## Records for processing
···

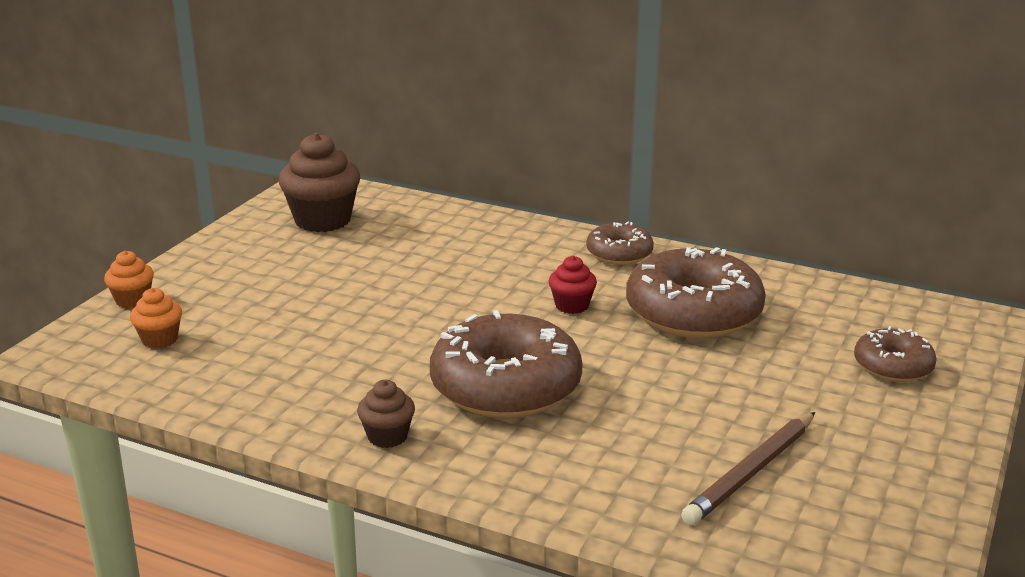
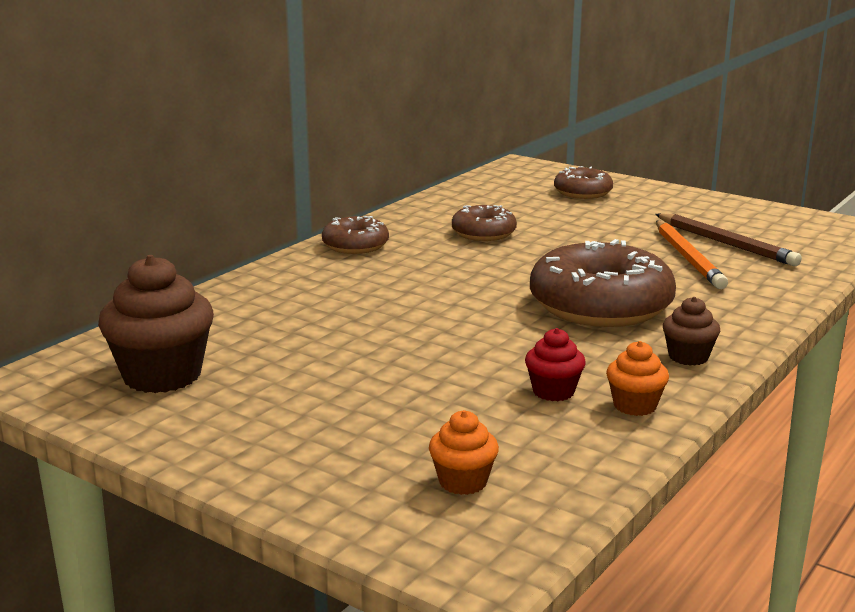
camera: 80 degrees left, 5 degrees down
(133, 300) = (337, 507): orange cupcake -> orange cupcake (635, 406)
(572, 306) = (454, 271): red cupcake -> red cupcake (553, 391)
(679, 442) = (687, 258): none -> orange pencil
(693, 313) = (483, 233): brown donut -> brown donut, size x0.53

···

## How to complete this task
The expected result is every line above containing the string "cupcake".

## Solution
(133, 300) = (337, 507): orange cupcake -> orange cupcake (635, 406)
(572, 306) = (454, 271): red cupcake -> red cupcake (553, 391)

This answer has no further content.